**WORK REQUEST:** The response must contain every line from the records below that has "star".

**SOURCE DATA:**
———

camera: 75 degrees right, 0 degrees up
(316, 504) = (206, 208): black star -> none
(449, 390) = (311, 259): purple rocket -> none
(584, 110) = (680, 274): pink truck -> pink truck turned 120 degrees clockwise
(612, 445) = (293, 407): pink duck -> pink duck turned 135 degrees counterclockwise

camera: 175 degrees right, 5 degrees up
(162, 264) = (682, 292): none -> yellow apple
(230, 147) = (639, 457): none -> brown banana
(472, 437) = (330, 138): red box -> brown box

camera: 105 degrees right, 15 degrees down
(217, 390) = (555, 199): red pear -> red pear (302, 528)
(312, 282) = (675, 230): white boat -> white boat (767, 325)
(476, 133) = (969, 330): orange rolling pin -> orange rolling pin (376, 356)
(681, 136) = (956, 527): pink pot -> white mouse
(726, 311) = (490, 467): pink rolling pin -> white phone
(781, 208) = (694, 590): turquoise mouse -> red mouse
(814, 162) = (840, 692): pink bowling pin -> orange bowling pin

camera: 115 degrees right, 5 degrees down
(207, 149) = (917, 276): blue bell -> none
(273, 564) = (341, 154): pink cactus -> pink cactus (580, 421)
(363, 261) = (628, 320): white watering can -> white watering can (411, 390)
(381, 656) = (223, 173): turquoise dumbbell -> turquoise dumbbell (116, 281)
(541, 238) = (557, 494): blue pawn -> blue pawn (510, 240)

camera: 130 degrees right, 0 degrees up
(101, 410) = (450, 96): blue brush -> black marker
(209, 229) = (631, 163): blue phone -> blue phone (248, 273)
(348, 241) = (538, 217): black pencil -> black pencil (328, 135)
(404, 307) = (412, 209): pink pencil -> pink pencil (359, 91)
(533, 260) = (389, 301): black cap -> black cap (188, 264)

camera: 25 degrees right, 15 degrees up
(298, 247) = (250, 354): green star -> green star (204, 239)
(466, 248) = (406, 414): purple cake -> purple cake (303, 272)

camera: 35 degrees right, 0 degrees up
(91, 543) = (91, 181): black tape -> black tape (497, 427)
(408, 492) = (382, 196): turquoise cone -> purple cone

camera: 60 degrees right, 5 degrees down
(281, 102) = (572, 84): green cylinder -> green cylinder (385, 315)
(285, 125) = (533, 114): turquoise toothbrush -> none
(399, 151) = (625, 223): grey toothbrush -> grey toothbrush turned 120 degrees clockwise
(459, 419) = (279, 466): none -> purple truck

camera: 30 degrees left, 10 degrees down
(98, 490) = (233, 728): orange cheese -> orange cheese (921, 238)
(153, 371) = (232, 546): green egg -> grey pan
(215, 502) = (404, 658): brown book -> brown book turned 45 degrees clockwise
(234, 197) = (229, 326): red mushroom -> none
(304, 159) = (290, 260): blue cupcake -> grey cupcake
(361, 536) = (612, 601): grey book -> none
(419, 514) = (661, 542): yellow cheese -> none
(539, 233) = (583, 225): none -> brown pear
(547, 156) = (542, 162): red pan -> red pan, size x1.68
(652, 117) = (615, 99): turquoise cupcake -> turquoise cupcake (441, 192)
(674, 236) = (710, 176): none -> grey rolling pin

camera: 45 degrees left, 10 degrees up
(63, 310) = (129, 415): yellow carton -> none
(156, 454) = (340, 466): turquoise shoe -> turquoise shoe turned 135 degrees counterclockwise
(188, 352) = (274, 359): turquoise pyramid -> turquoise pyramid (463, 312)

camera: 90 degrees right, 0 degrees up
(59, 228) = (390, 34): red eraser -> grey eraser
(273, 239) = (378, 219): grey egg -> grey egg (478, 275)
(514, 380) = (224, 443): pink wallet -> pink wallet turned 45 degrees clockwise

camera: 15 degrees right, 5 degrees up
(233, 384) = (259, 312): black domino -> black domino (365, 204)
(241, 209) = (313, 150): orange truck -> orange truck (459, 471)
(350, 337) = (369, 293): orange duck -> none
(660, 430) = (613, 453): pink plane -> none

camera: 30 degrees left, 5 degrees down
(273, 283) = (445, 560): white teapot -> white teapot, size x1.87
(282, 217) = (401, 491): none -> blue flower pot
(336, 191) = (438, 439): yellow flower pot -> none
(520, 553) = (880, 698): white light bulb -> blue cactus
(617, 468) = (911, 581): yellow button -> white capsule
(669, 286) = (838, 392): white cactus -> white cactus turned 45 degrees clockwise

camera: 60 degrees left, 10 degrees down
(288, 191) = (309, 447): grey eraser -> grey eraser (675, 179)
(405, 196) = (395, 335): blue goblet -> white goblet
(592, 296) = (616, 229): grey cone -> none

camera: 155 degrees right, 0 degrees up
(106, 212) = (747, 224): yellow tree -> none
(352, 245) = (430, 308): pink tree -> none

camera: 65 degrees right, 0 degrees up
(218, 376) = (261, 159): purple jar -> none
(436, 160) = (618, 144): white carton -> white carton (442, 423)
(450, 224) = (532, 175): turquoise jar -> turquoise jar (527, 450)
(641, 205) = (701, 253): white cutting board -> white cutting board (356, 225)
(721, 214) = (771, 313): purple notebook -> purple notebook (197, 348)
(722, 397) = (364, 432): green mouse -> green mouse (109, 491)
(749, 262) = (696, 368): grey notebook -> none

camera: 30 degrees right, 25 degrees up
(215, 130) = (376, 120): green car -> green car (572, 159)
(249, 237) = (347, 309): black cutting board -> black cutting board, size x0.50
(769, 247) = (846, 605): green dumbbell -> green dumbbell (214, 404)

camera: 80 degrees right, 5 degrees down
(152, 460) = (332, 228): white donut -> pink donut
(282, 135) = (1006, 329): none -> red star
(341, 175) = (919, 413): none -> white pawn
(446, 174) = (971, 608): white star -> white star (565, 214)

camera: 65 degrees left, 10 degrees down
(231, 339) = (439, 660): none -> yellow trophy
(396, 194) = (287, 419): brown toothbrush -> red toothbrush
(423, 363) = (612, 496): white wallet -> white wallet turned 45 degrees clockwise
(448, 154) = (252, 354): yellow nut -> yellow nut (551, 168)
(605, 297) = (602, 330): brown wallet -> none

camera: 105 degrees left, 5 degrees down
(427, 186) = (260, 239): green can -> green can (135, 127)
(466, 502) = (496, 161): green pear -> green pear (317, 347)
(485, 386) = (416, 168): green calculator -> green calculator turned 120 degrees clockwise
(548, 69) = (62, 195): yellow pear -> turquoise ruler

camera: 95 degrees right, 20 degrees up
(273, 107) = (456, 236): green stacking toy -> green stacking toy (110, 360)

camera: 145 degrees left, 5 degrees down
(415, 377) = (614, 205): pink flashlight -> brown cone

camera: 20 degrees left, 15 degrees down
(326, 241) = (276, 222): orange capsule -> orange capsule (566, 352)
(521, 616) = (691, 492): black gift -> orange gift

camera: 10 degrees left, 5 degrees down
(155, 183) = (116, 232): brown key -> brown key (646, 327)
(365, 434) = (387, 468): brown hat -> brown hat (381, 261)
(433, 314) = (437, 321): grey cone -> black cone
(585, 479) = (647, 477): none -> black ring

———

**OUTPUT FOR THIS TASK:**
(316, 504) = (206, 208): black star -> none
(298, 247) = (250, 354): green star -> green star (204, 239)
(282, 135) = (1006, 329): none -> red star
(446, 174) = (971, 608): white star -> white star (565, 214)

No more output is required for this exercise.